= Task to complete =
Write out the data word for word and omit every picture.
Top of Source material
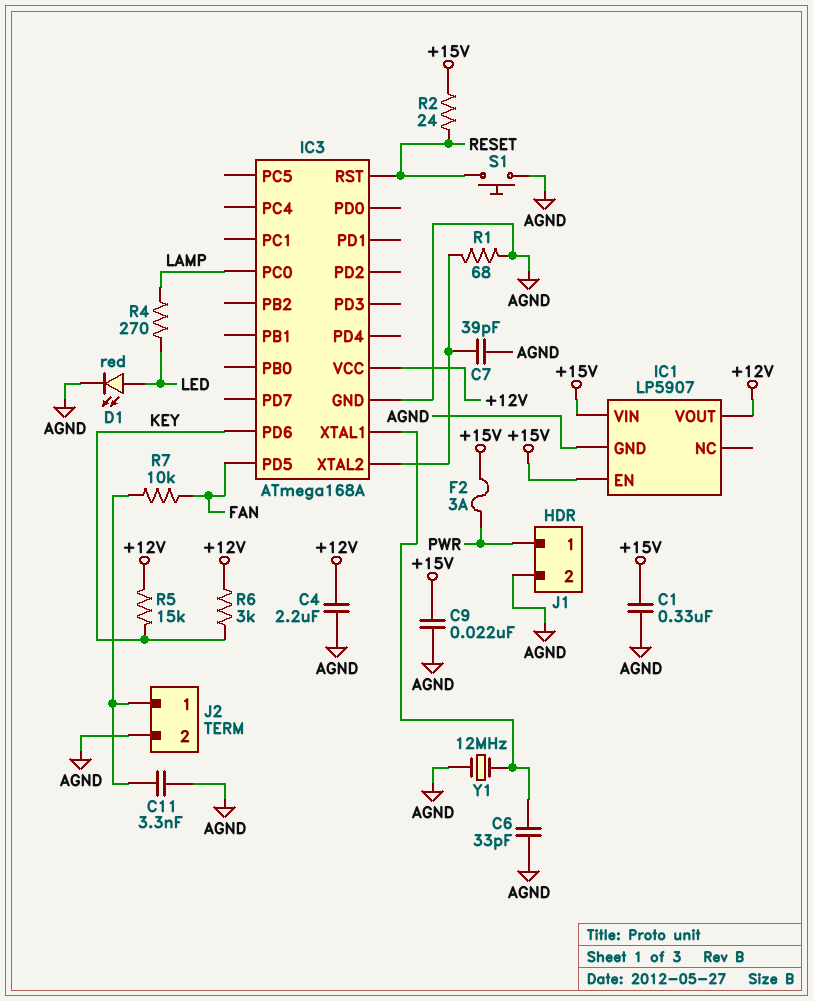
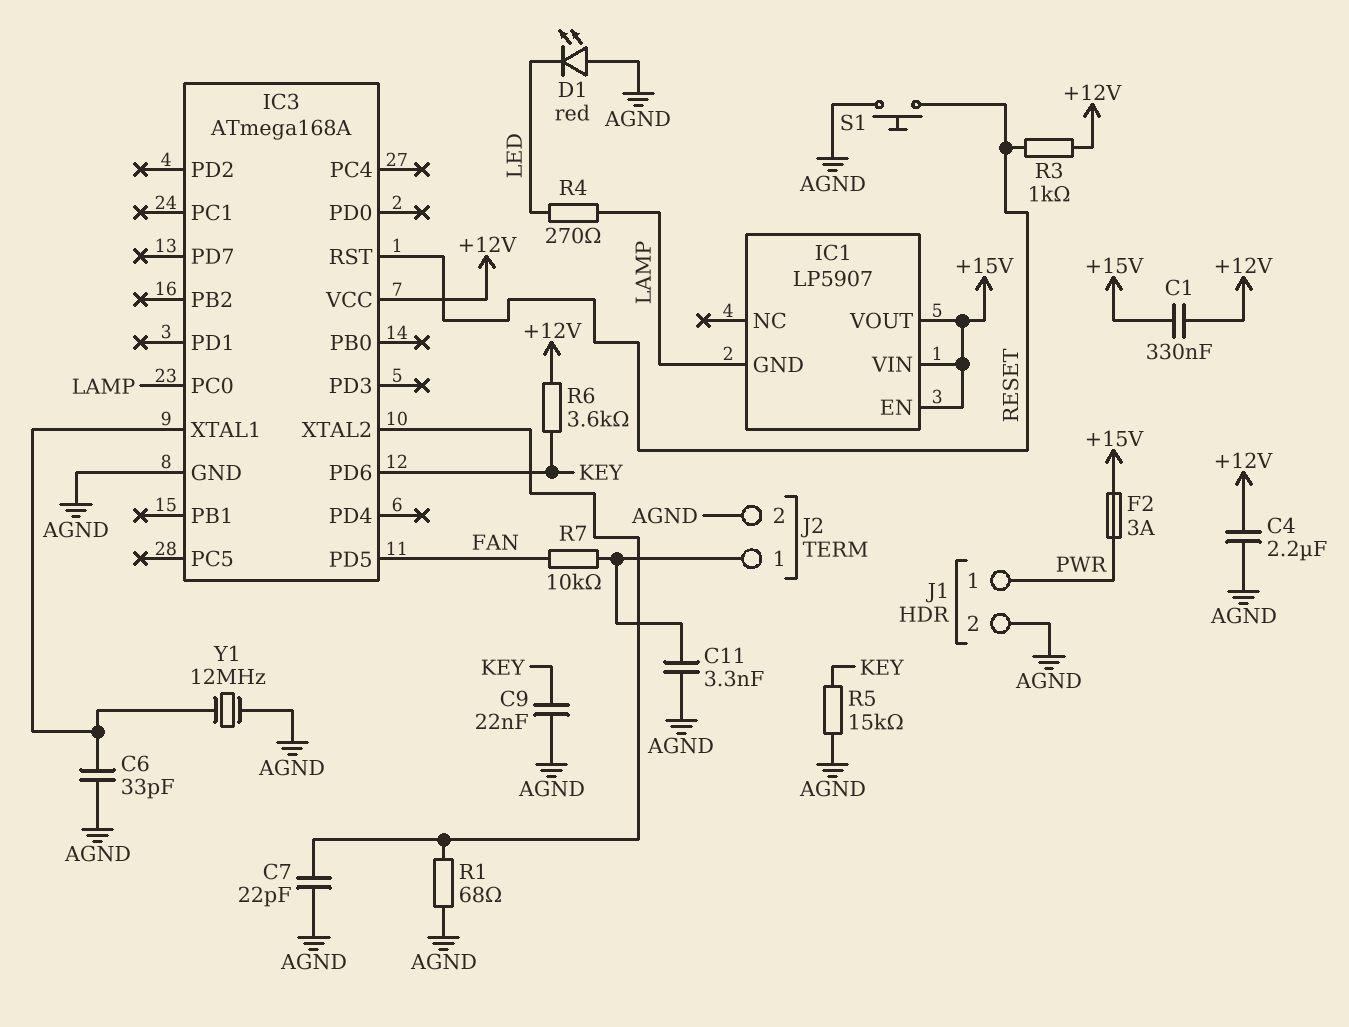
C1: 330nF (+15V, AGND) -> 330nF (+12V, +15V)
C7: 39pF (AGND, IC3/XTAL2) -> 22pF (AGND, IC3/XTAL2)
C9: 22nF (+15V, AGND) -> 22nF (AGND, KEY)
D1: LED red (A LED, K AGND) -> LED red (A AGND, K LED)
IC1 pin GND: AGND -> LAMP
IC1 pin VOUT: +12V -> +15V
R2: 24 (+15V, RESET) -> none
R3: none -> 1k (+12V, RESET)
R5: 15k (+12V, KEY) -> 15k (AGND, KEY)
R6: 3k (+12V, KEY) -> 3.6k (+12V, KEY)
Bottom of Source material
= Exercise response =
C1: 330nF (+15V, AGND) -> 330nF (+12V, +15V)
C7: 39pF (AGND, IC3/XTAL2) -> 22pF (AGND, IC3/XTAL2)
C9: 22nF (+15V, AGND) -> 22nF (AGND, KEY)
D1: LED red (A LED, K AGND) -> LED red (A AGND, K LED)
IC1 pin GND: AGND -> LAMP
IC1 pin VOUT: +12V -> +15V
R2: 24 (+15V, RESET) -> none
R3: none -> 1k (+12V, RESET)
R5: 15k (+12V, KEY) -> 15k (AGND, KEY)
R6: 3k (+12V, KEY) -> 3.6k (+12V, KEY)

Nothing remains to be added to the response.